## What you have to do:
Copy exactly the lines of the material below that fall between the line with "(812, 371) = (120, 564): pink" and the line with "(791, 557) = (364, 196): none", both of those lines included; pictures stay out.

## Records for this task:
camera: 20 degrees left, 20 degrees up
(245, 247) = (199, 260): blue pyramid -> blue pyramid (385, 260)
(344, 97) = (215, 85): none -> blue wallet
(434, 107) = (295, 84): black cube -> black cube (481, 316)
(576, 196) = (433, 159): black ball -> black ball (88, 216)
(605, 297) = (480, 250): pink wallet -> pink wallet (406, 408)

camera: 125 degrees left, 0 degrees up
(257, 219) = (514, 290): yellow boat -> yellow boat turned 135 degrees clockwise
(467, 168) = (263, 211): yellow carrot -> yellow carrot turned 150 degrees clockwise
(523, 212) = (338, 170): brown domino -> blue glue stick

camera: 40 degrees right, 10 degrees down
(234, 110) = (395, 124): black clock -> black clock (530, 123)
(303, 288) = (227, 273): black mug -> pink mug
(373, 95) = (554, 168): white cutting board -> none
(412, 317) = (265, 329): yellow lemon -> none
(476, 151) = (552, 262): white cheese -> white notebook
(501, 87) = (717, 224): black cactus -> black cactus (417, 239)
...
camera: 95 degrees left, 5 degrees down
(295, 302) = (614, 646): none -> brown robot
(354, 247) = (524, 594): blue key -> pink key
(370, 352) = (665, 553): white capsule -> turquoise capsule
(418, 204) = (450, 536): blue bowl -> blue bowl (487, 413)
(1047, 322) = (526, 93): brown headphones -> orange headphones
--
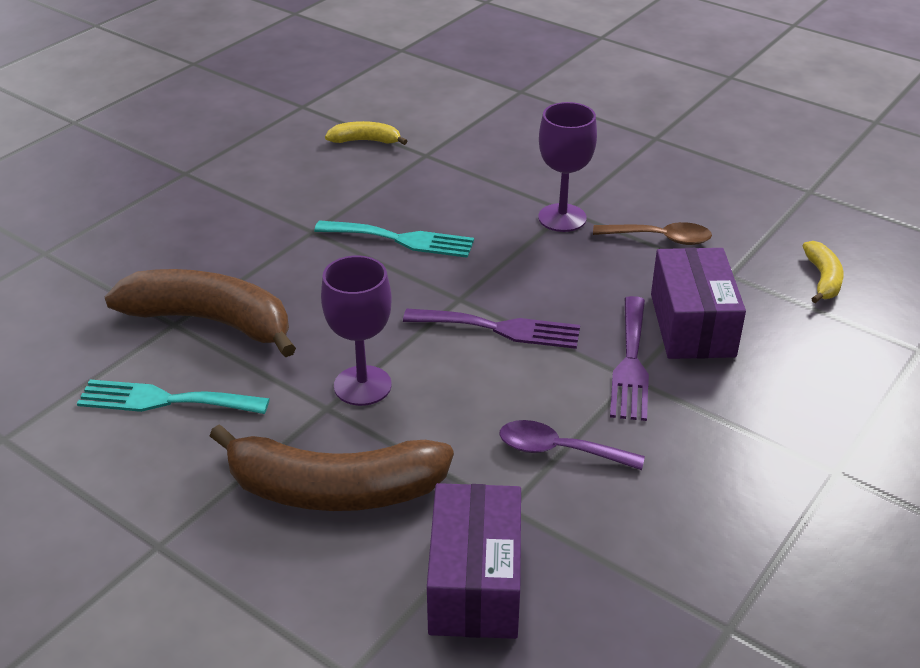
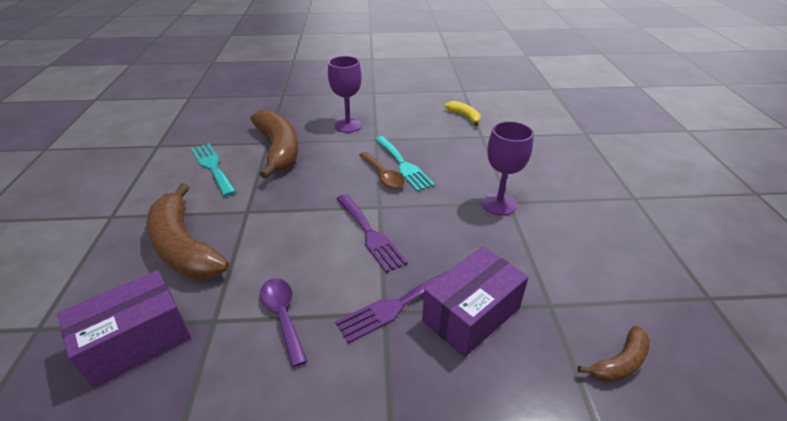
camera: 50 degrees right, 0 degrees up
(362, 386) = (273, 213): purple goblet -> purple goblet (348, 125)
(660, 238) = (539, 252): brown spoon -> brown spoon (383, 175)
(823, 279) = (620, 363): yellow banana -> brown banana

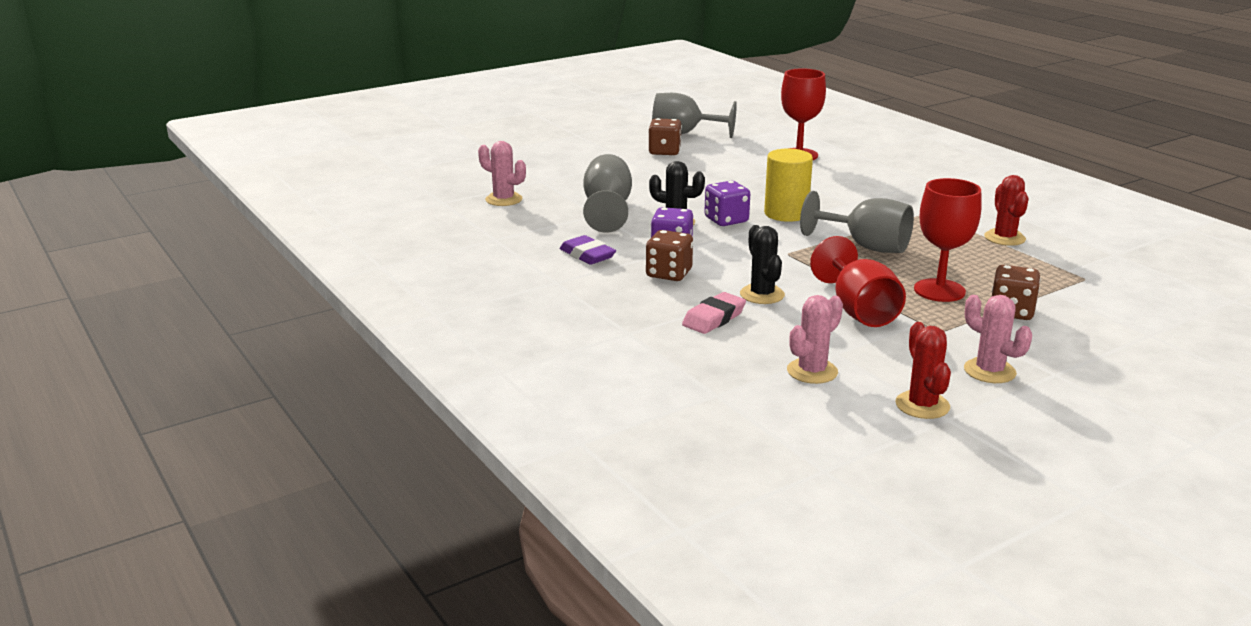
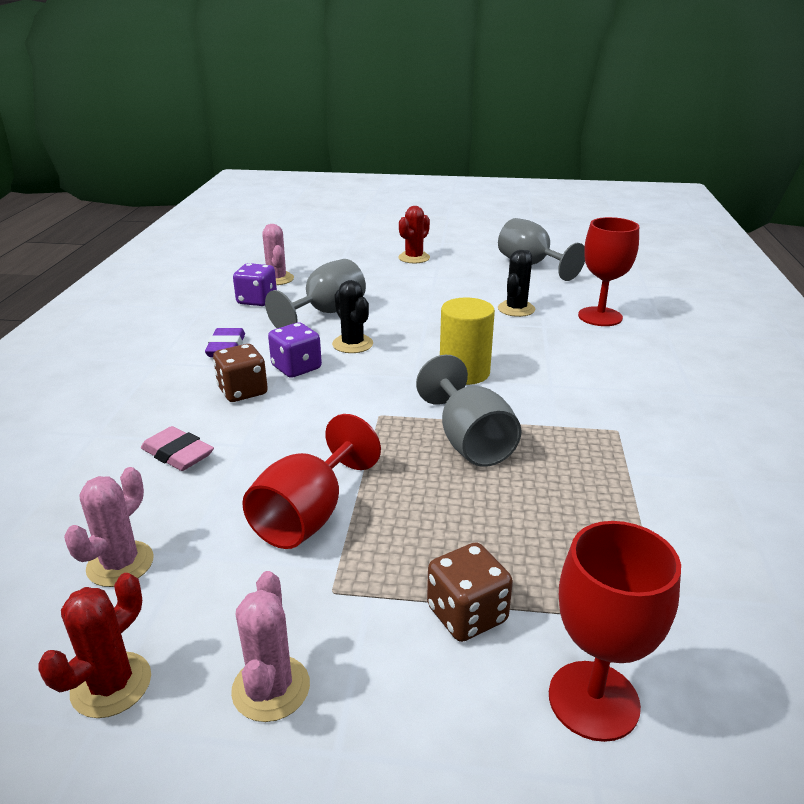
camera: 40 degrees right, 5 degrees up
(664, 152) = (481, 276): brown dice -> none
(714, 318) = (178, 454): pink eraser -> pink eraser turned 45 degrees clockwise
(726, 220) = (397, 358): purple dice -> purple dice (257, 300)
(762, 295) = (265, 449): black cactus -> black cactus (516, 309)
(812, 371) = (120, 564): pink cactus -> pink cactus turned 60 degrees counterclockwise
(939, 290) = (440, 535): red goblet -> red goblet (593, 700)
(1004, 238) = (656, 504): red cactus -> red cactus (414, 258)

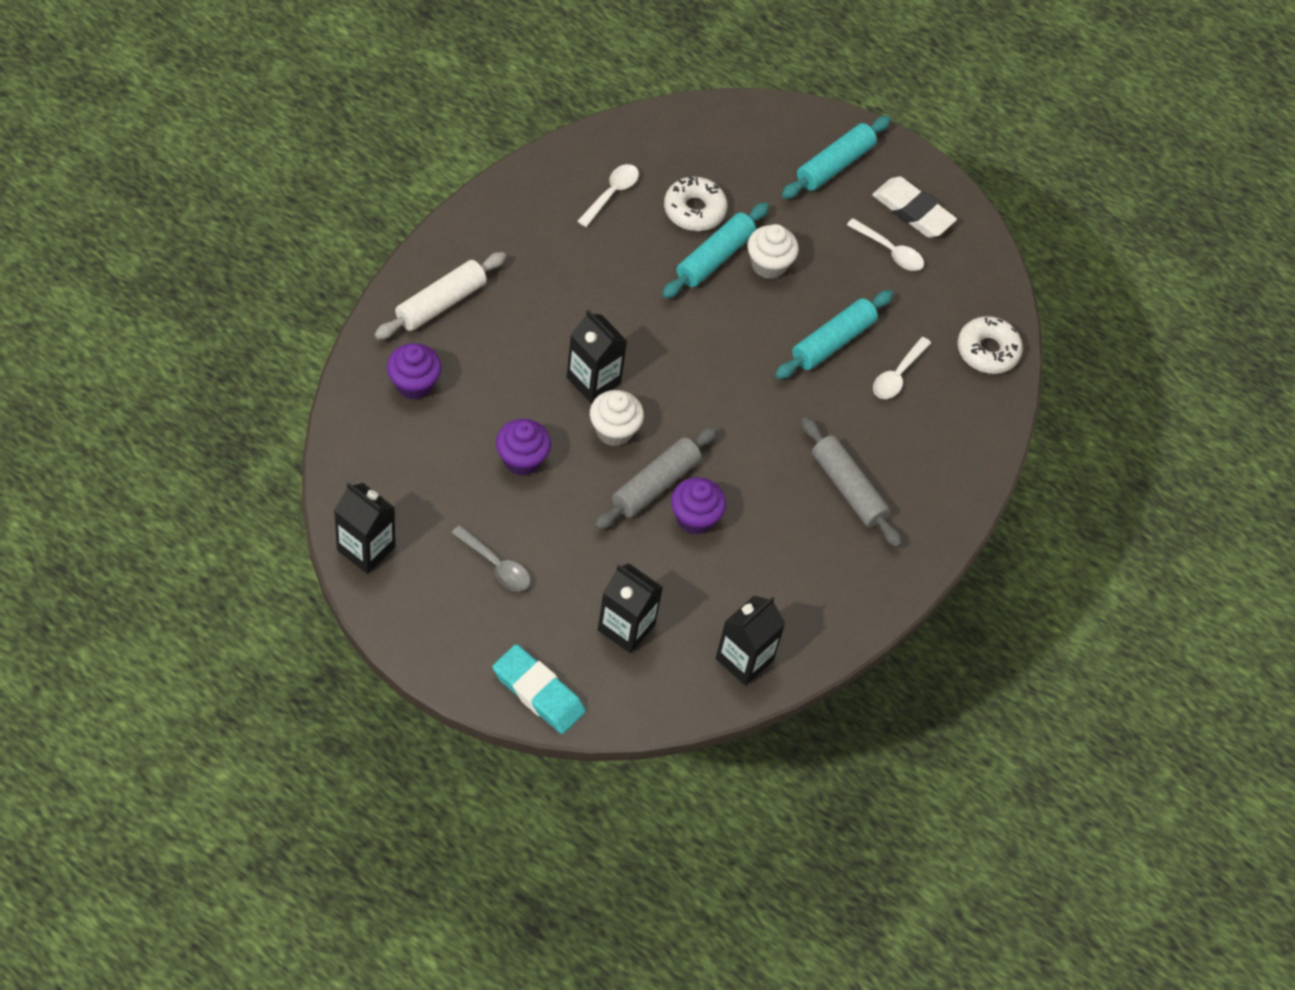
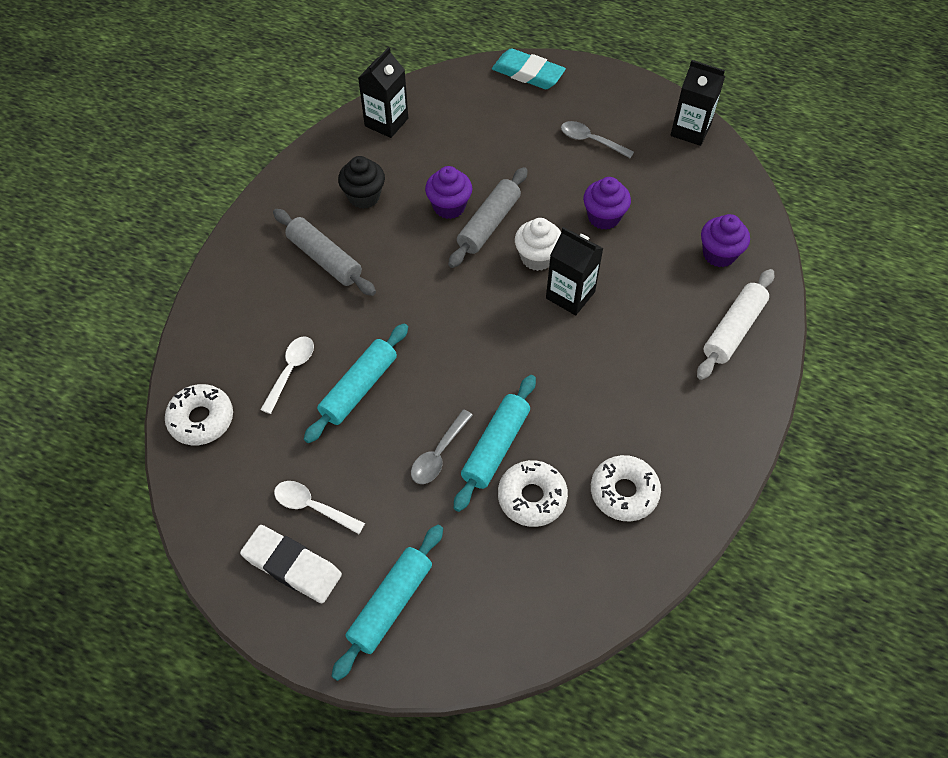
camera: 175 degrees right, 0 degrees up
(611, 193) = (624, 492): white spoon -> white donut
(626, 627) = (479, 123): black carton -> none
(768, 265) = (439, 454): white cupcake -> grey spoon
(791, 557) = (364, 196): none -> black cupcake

## Task answer:
(812, 371) = (120, 564): pink cactus -> pink cactus turned 60 degrees counterclockwise
(939, 290) = (440, 535): red goblet -> red goblet (593, 700)
(1004, 238) = (656, 504): red cactus -> red cactus (414, 258)

camera: 175 degrees right, 0 degrees up
(611, 193) = (624, 492): white spoon -> white donut
(626, 627) = (479, 123): black carton -> none
(768, 265) = (439, 454): white cupcake -> grey spoon
(791, 557) = (364, 196): none -> black cupcake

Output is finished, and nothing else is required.